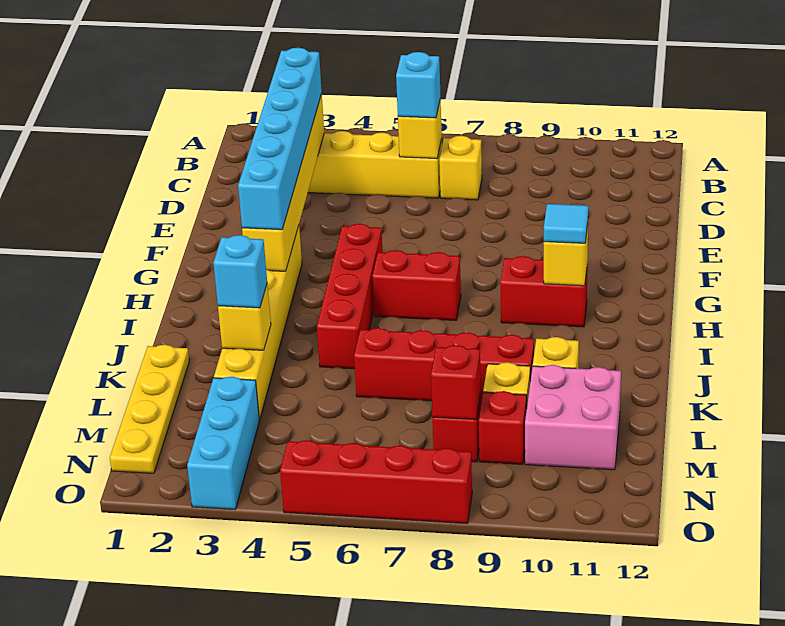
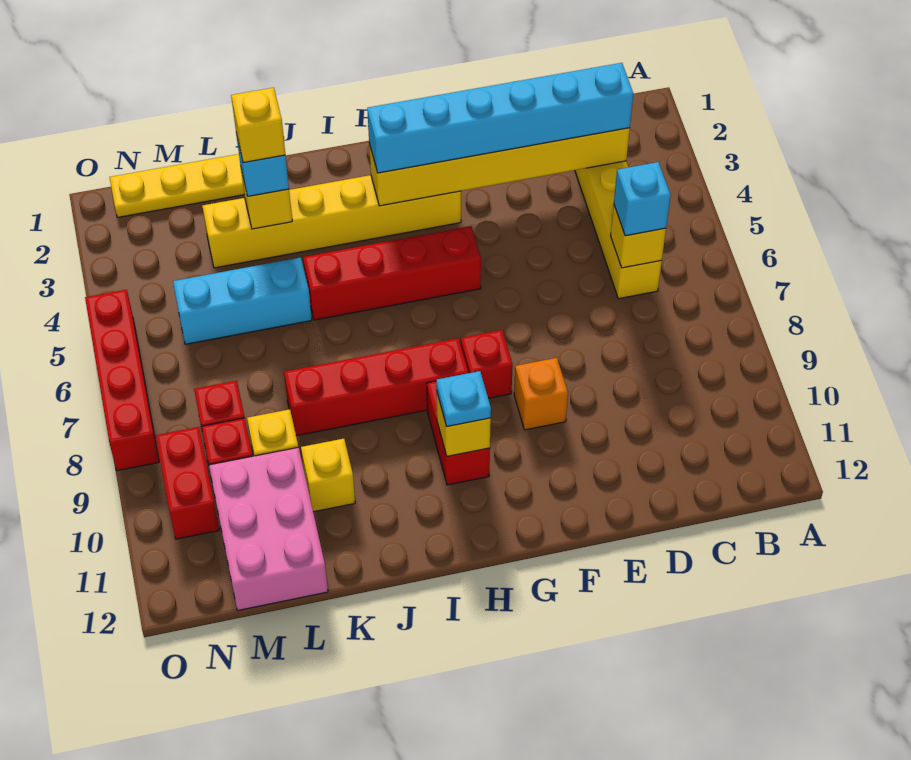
yellow brick C7 level 1 -> yellow brick K3 level 4
none -> orange brick F9 level 1
red brick H6:H7 level 1 -> red brick N9:N10 level 1
cyan tile H10 level 3 -> cyan plate H10 level 3
red brick K6:K9 level 1 -> red brick H8:K8 level 1
pink brick L10:M11 level 1 -> pink brick L10:M12 level 1
cyan brick M3:O3 level 1 -> cyan brick K5:M5 level 1
red brick M8 level 2 -> red brick G8 level 1

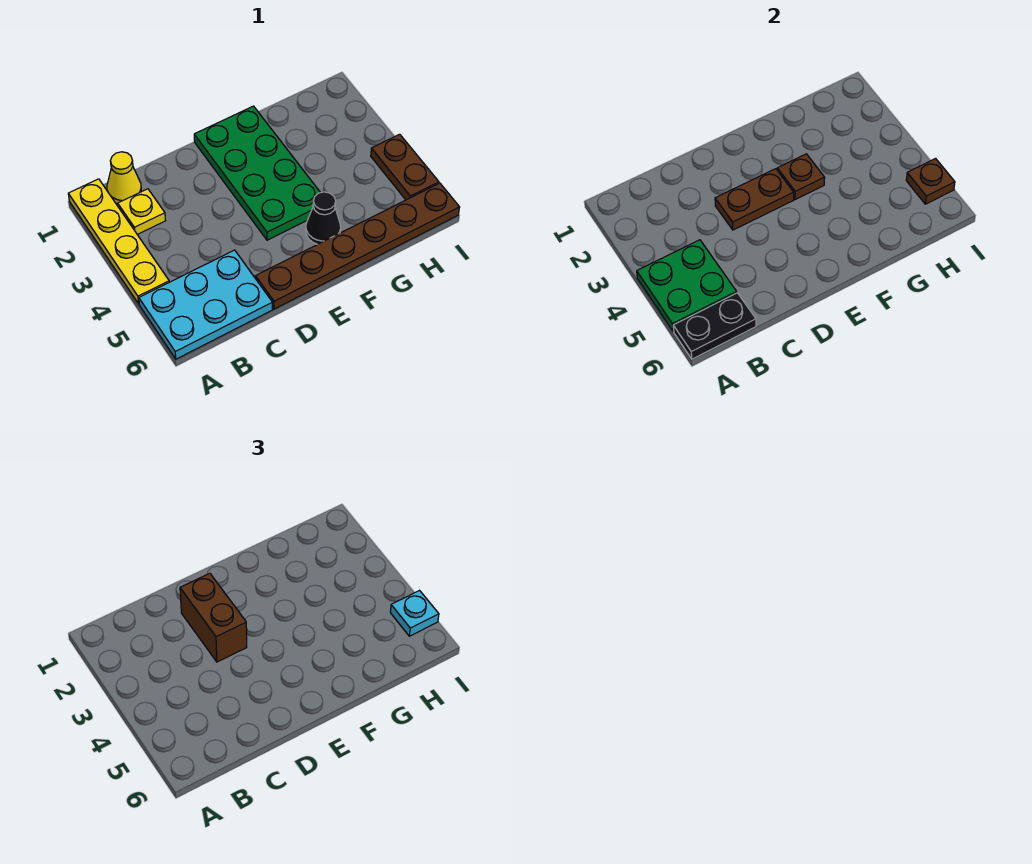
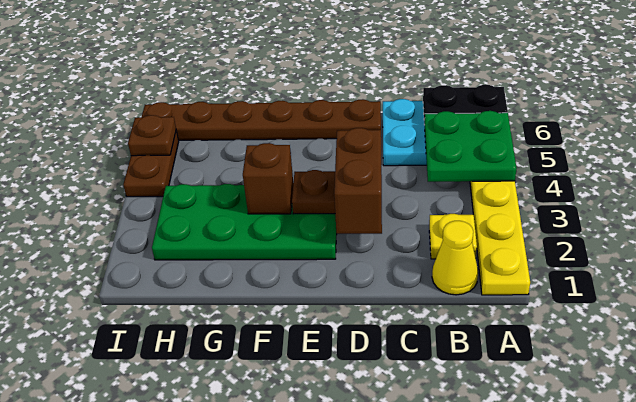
green plate E1:F4 level 1 -> green plate E2:H3 level 1
brown plate F3 level 2 -> brown brick F3 level 2
black cone F5 level 1 -> none
cyan plate I5 level 3 -> none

----------------

◆ AIM OF THE TASK
Only the lines starting at the one that holds "pink brick L10:M11" and ending at the last line of the data belong in your answer. Please set them down exactly and omit the pictures.

◆ OUTPUT FOR THIS TASK
pink brick L10:M11 level 1 -> pink brick L10:M12 level 1
cyan brick M3:O3 level 1 -> cyan brick K5:M5 level 1
red brick M8 level 2 -> red brick G8 level 1

green plate E1:F4 level 1 -> green plate E2:H3 level 1
brown plate F3 level 2 -> brown brick F3 level 2
black cone F5 level 1 -> none
cyan plate I5 level 3 -> none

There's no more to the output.